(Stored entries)
• • • •

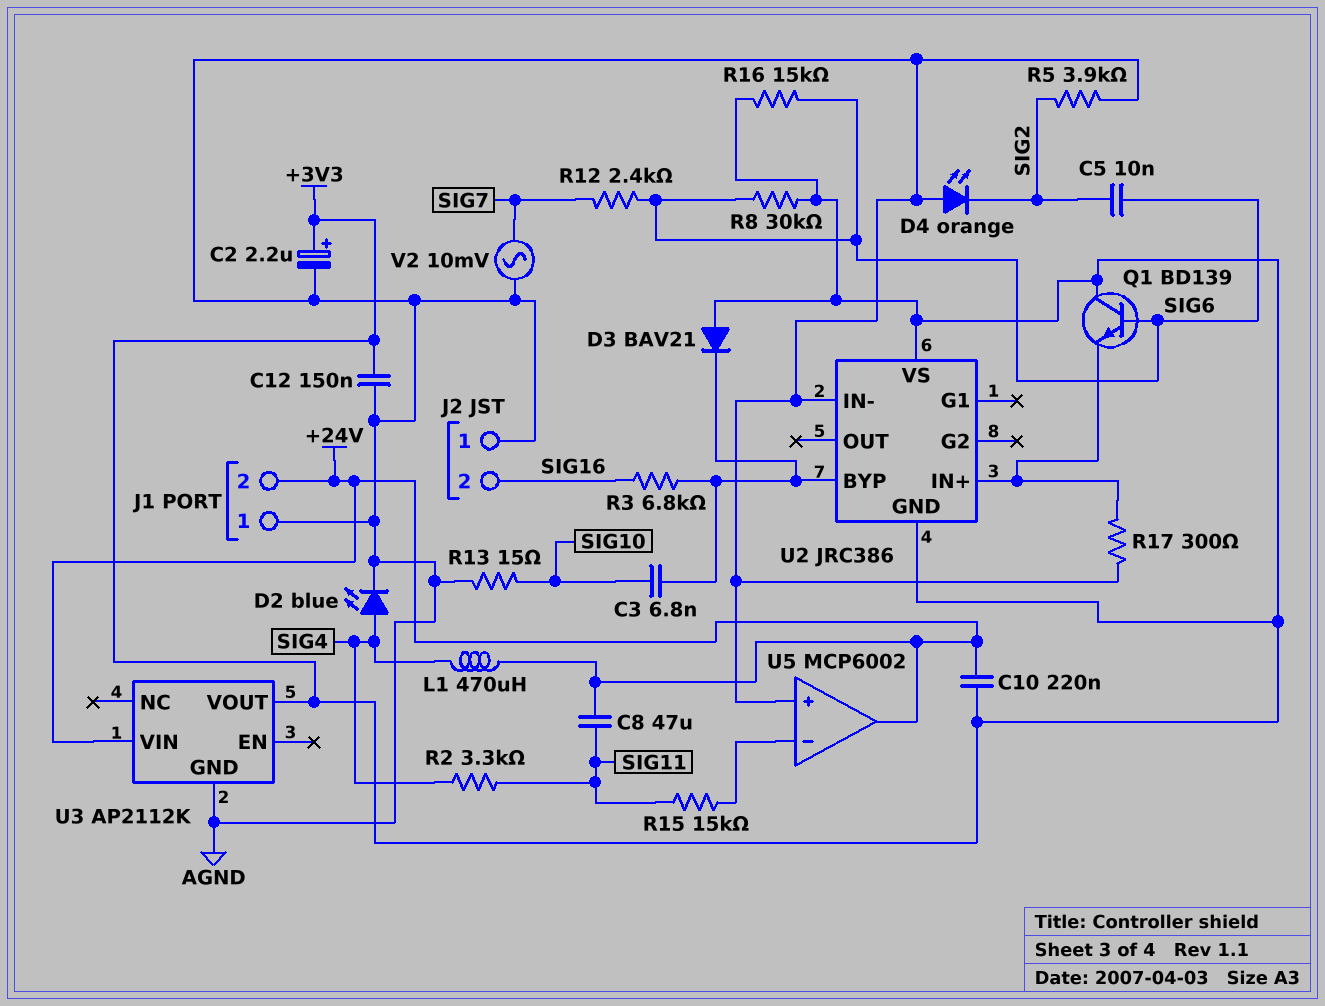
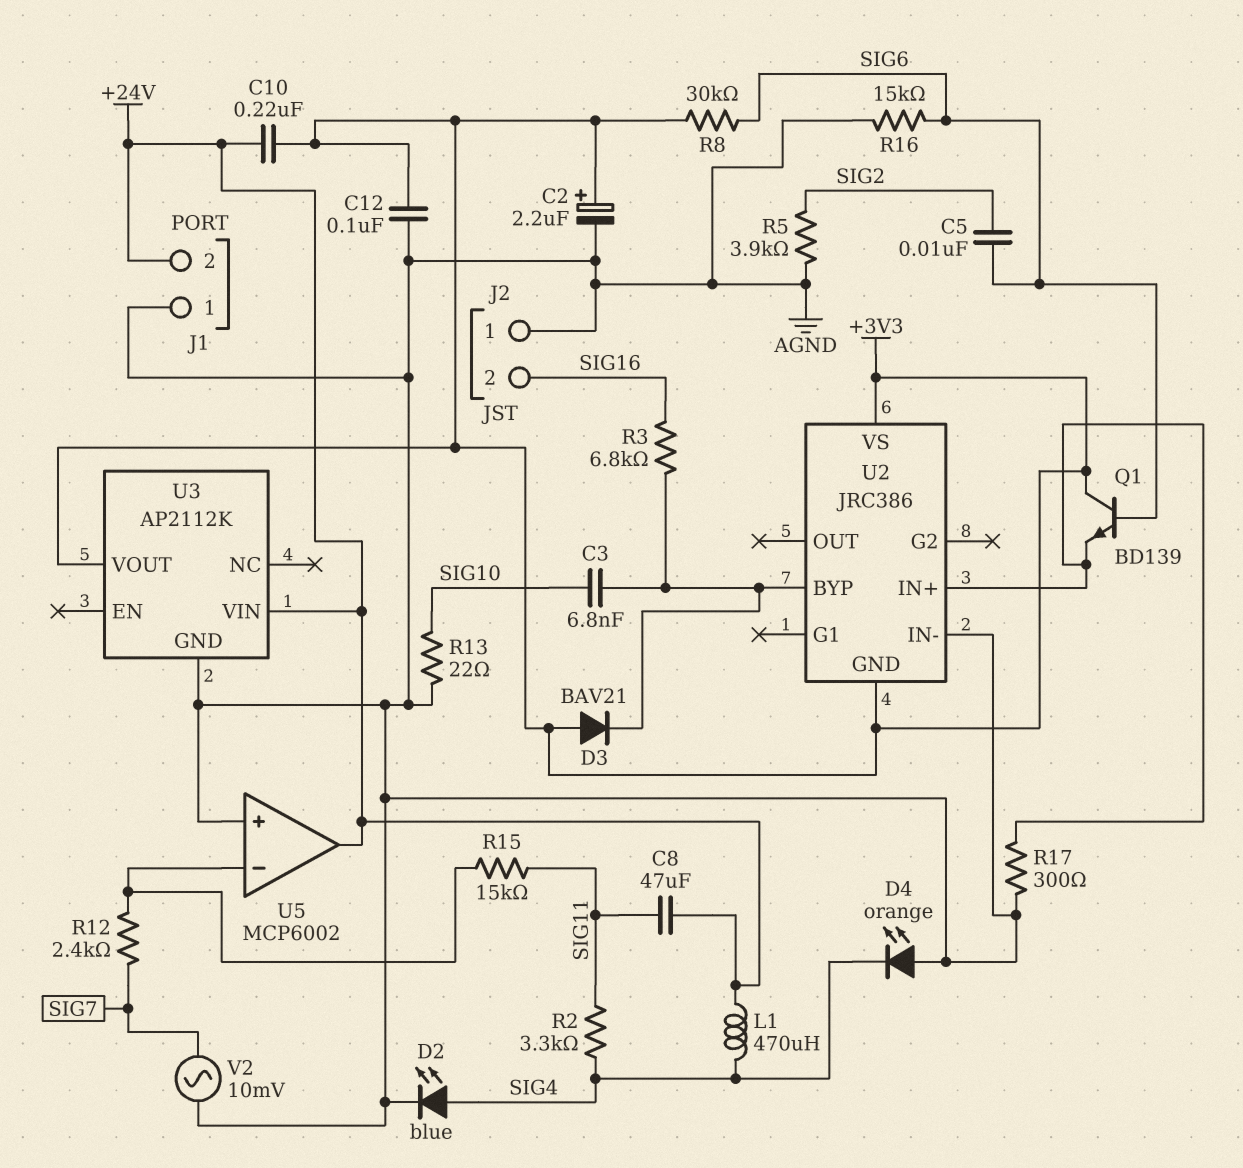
C12: 150nF (+3V3, AGND) -> 100nF (+3V3, AGND)
D4: LED orange (A AGND, K SIG2) -> LED orange (A AGND, K SIG4)
R12: 2.4k (SIG6, SIG7) -> 2.4k (SIG7, U5/in-)
R13: 15 (AGND, SIG10) -> 22 (AGND, SIG10)
R16: 15k (+3V3, SIG6) -> 15k (AGND, SIG6)

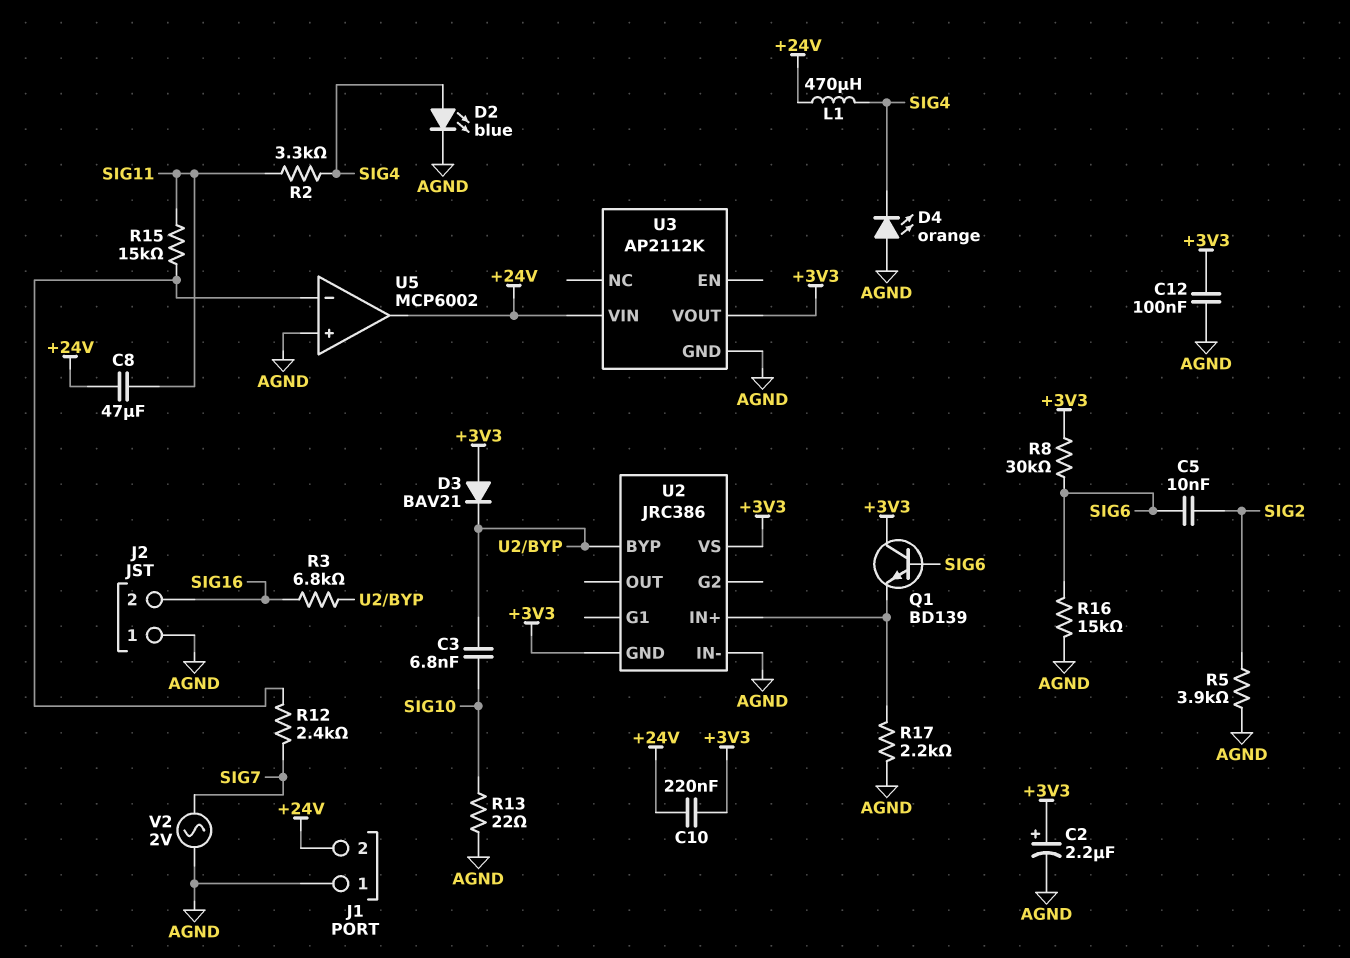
R17: 300 (AGND, U2/IN+) -> 2.2k (AGND, U2/IN+)
V2: AC 10mV (AGND, SIG7) -> AC 2V (AGND, SIG7)

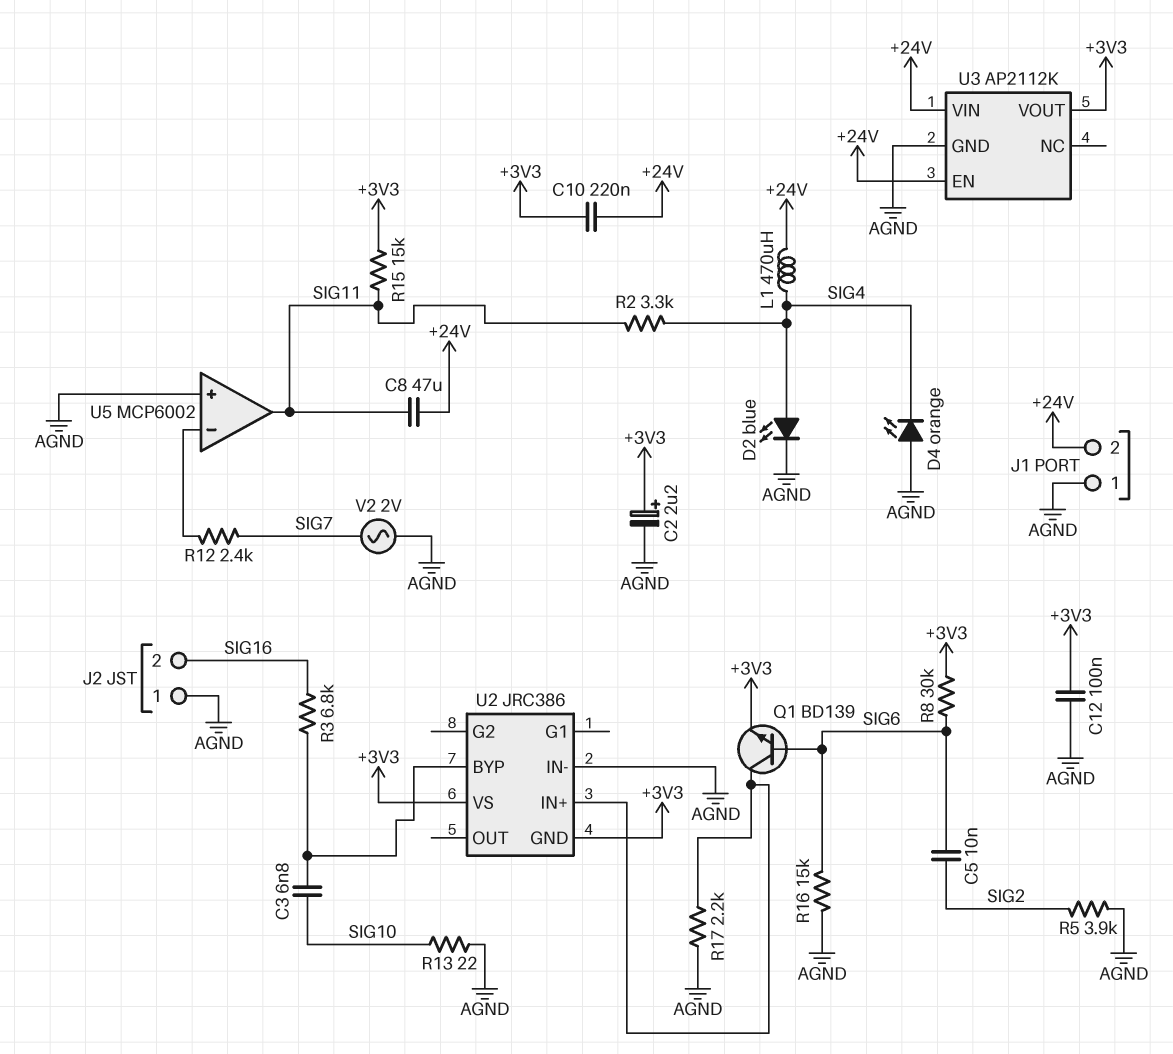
D3: diode BAV21 (A +3V3, K U2/BYP) -> none
Q1: NPN BD139 (B SIG6, C +3V3, E U2/IN+) -> NPN BD139 (B SIG6, C U2/IN+, E +3V3)
R15: 15k (SIG11, U5/in-) -> 15k (+3V3, SIG11)
U3 pin EN: none -> +24V
U5 pin out: +24V -> SIG11

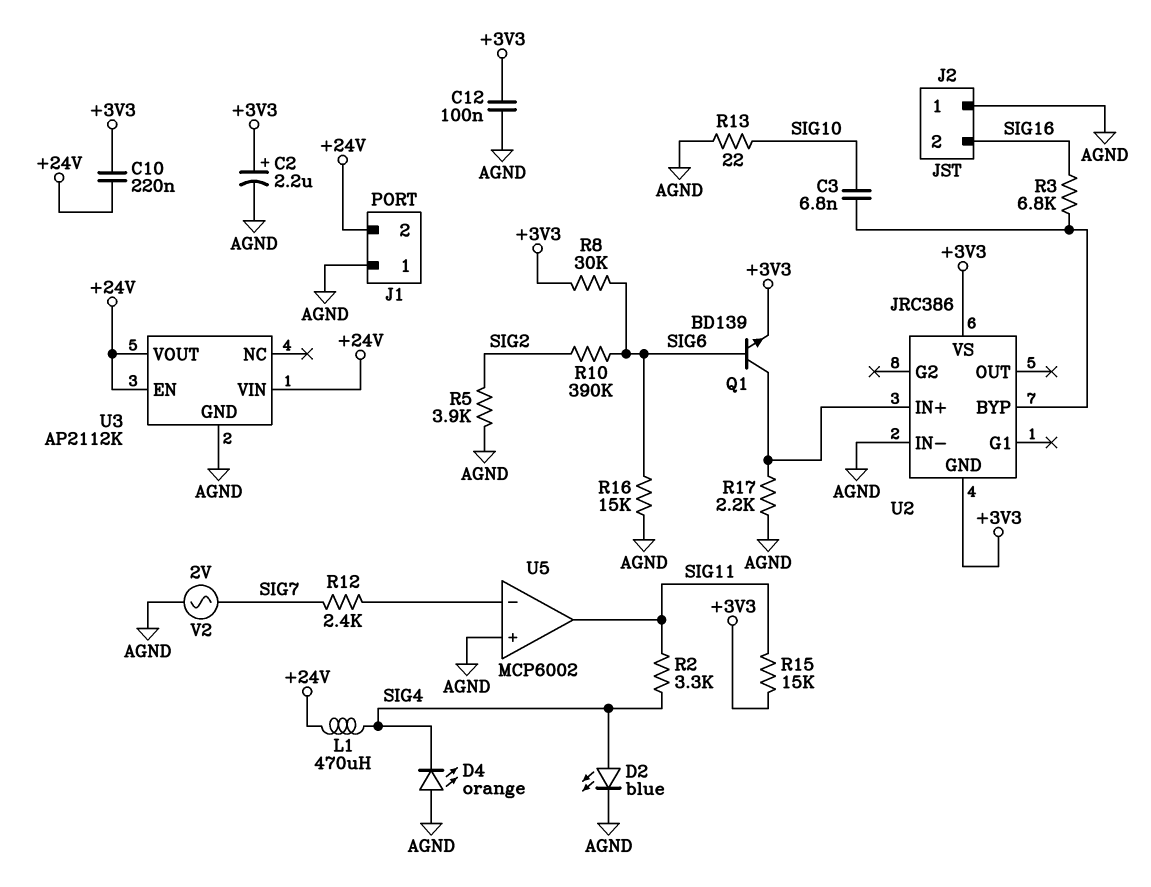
C5: 10nF (SIG2, SIG6) -> none
C8: 47uF (+24V, SIG11) -> none
R10: none -> 390k (SIG2, SIG6)
U3 pin VOUT: +3V3 -> +24V

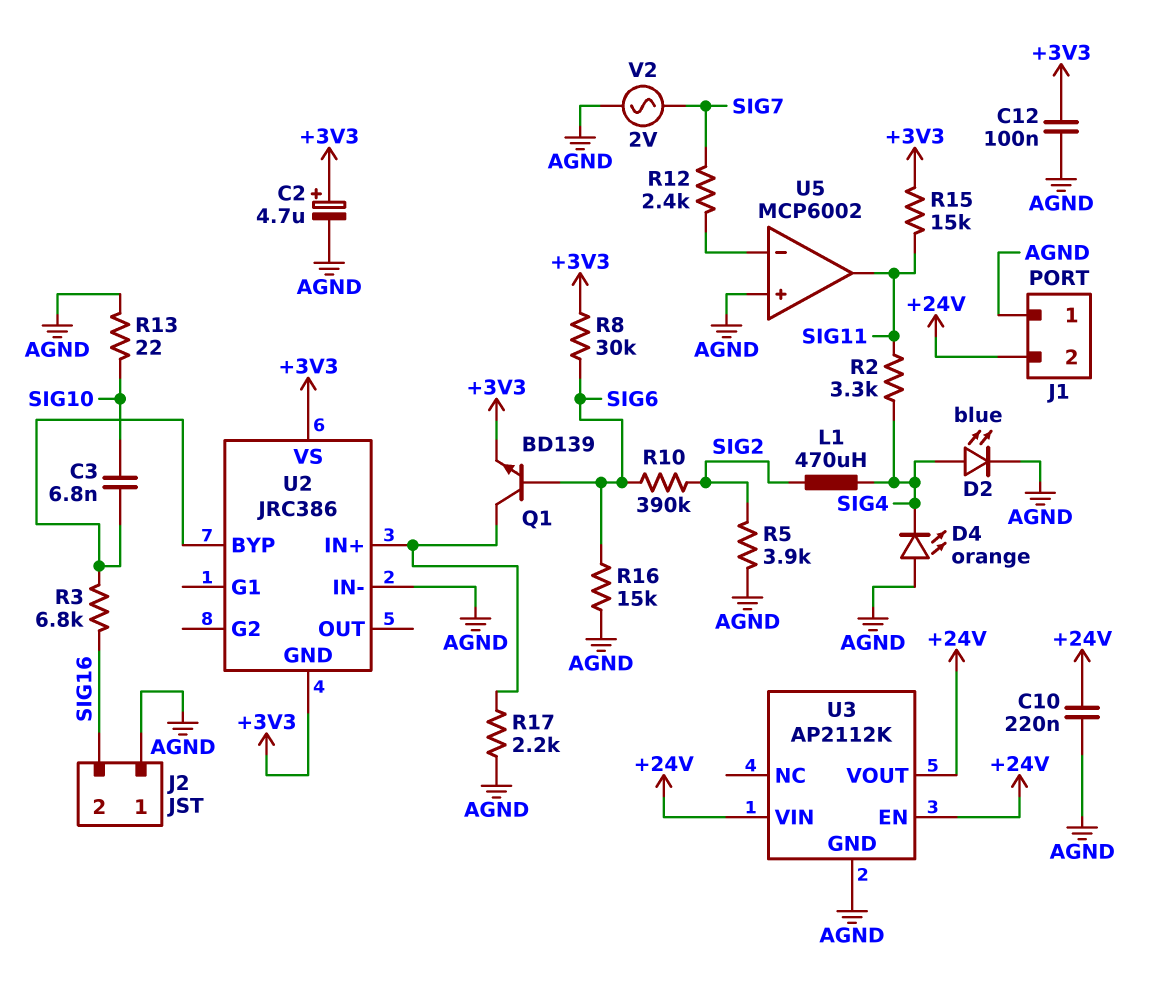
C2: 2.2uF (plus +3V3, minus AGND) -> 4.7uF (plus +3V3, minus AGND)
C10: 220nF (+3V3, +24V) -> 220nF (+24V, AGND)
L1: 470uH (+24V, SIG4) -> 470uH (SIG2, SIG4)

• • • •

TASK TO CARRY OUT: Take the records above from the line with "D3: diode BAV21 (A +3V3, K U2/BYP) -> none" down to their last line and please copy those lines exactly, without the pictures.

EXERCISE RESPONSE:
D3: diode BAV21 (A +3V3, K U2/BYP) -> none
Q1: NPN BD139 (B SIG6, C +3V3, E U2/IN+) -> NPN BD139 (B SIG6, C U2/IN+, E +3V3)
R15: 15k (SIG11, U5/in-) -> 15k (+3V3, SIG11)
U3 pin EN: none -> +24V
U5 pin out: +24V -> SIG11

C5: 10nF (SIG2, SIG6) -> none
C8: 47uF (+24V, SIG11) -> none
R10: none -> 390k (SIG2, SIG6)
U3 pin VOUT: +3V3 -> +24V

C2: 2.2uF (plus +3V3, minus AGND) -> 4.7uF (plus +3V3, minus AGND)
C10: 220nF (+3V3, +24V) -> 220nF (+24V, AGND)
L1: 470uH (+24V, SIG4) -> 470uH (SIG2, SIG4)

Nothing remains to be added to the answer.